WHAT YOU ARE ASKED TO DO:
Among the records below, find each line that includes the string "none" and copy it.

Revision comparison data:
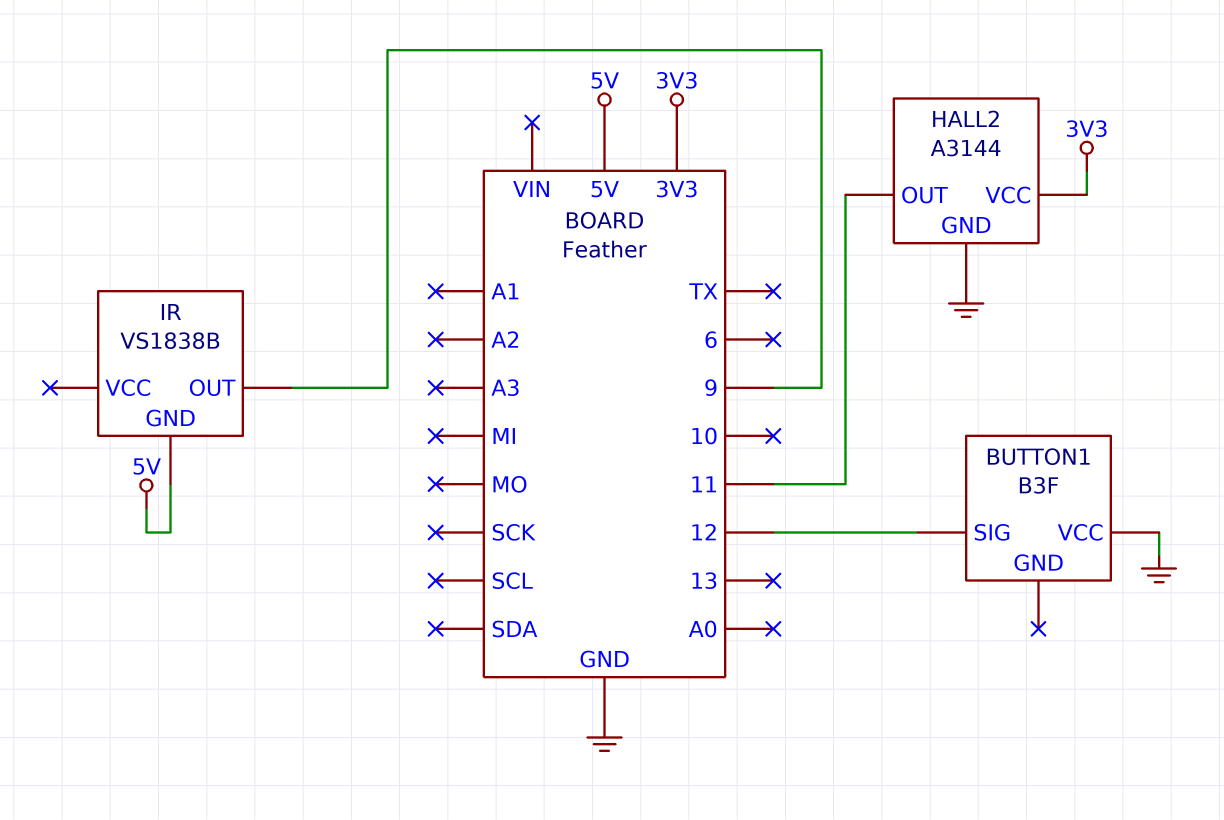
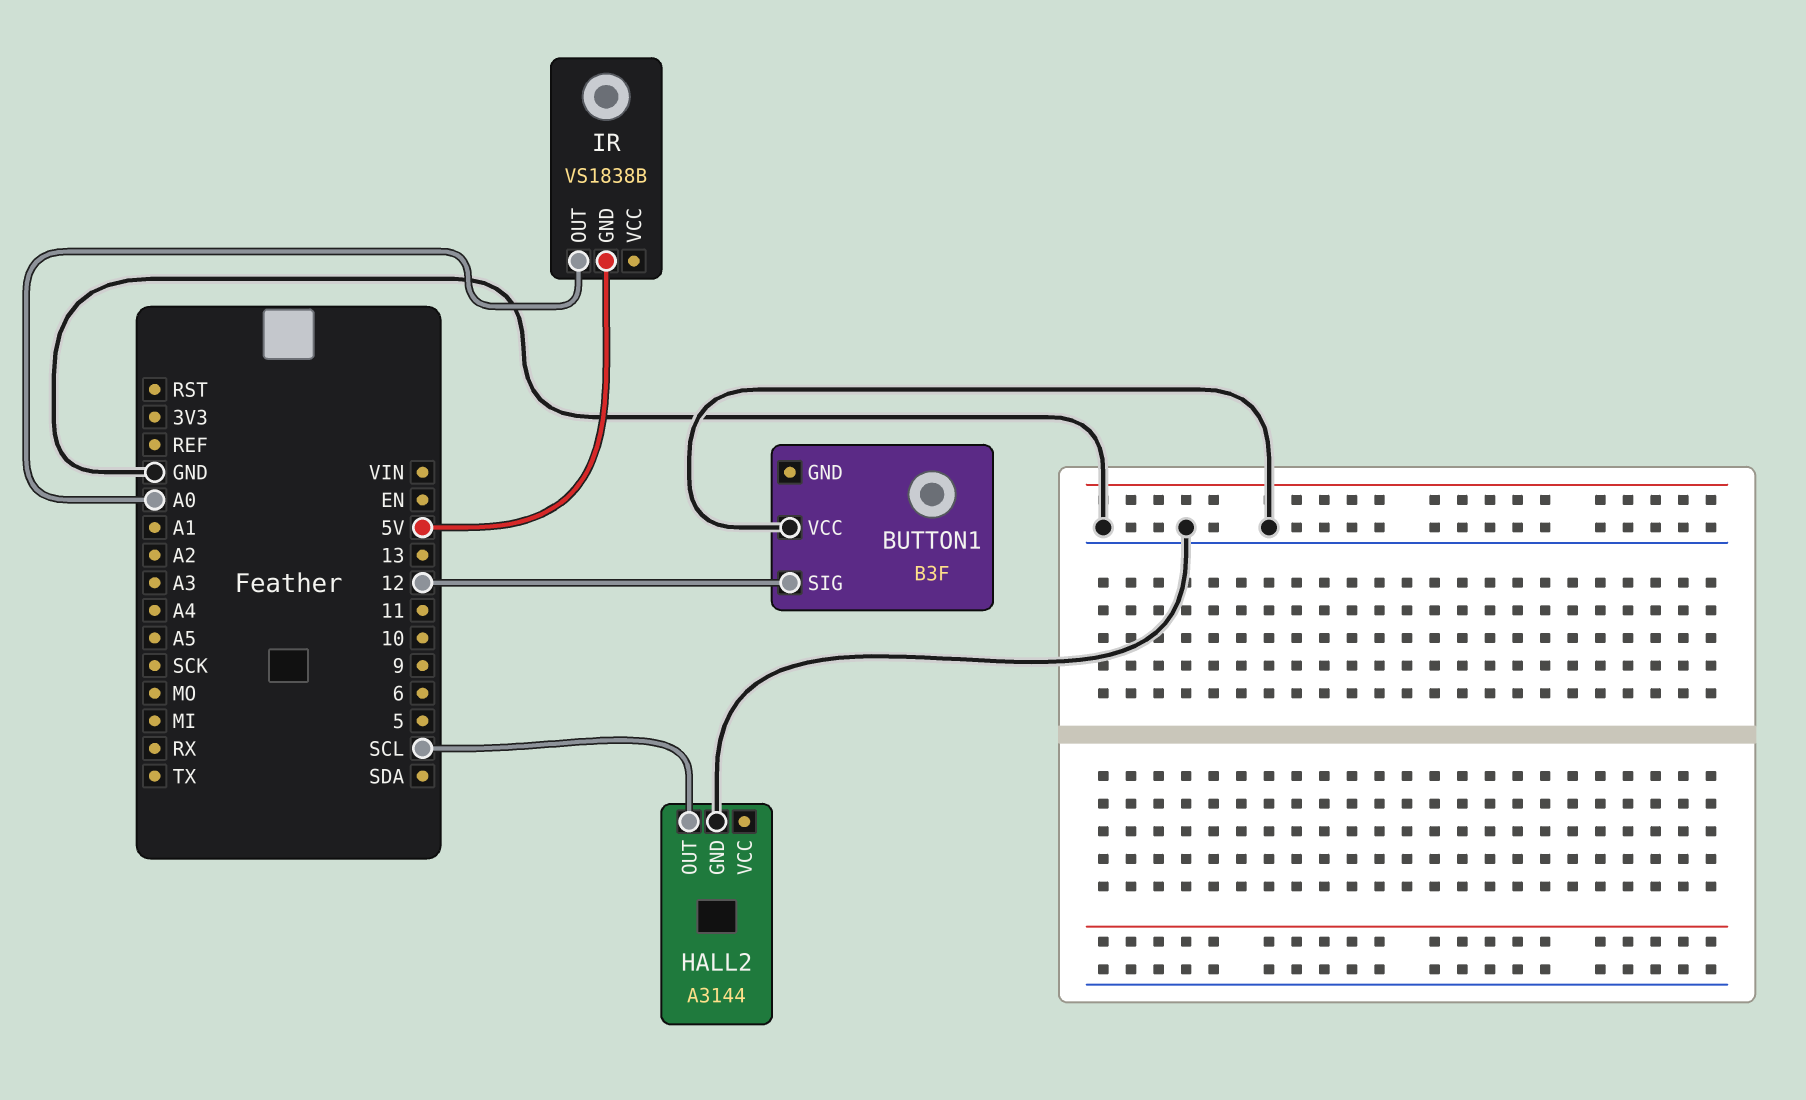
HALL2 pin OUT: 11 -> SCL
HALL2 pin VCC: 3V3 -> none
IR pin OUT: 9 -> A0

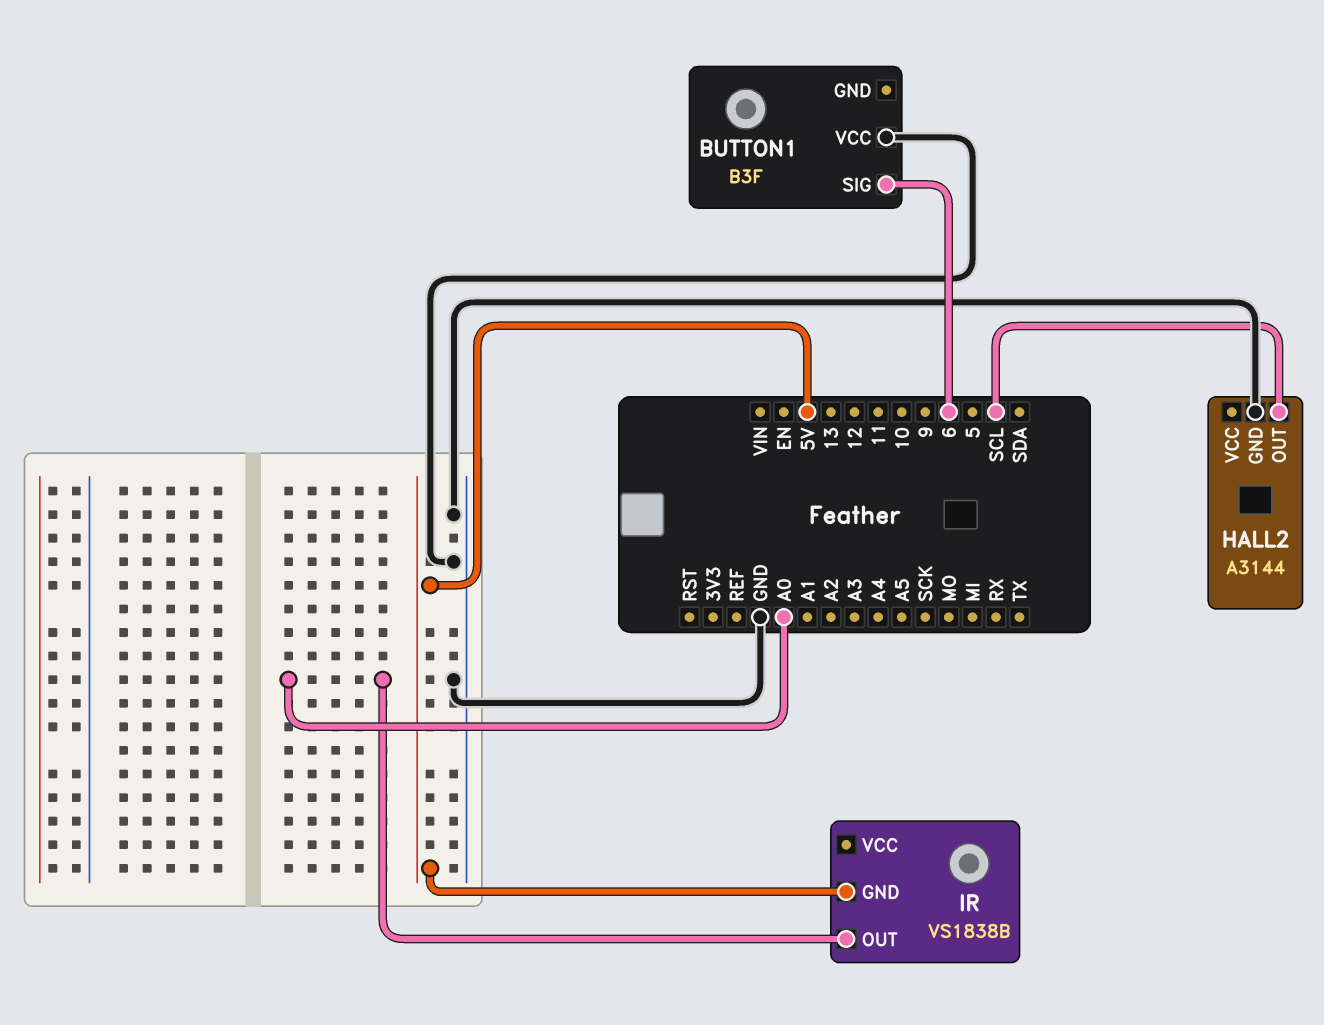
BUTTON1 pin SIG: 12 -> 6

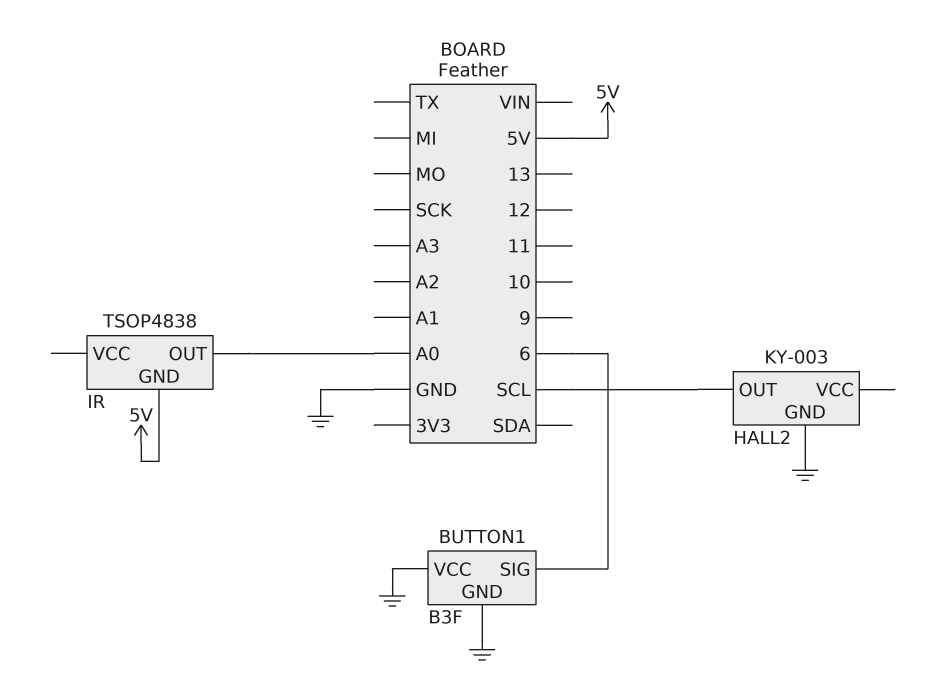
BUTTON1 pin GND: none -> GND
HALL2: A3144 -> KY-003
IR: VS1838B -> TSOP4838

ANSWER SPACE:
HALL2 pin VCC: 3V3 -> none
BUTTON1 pin GND: none -> GND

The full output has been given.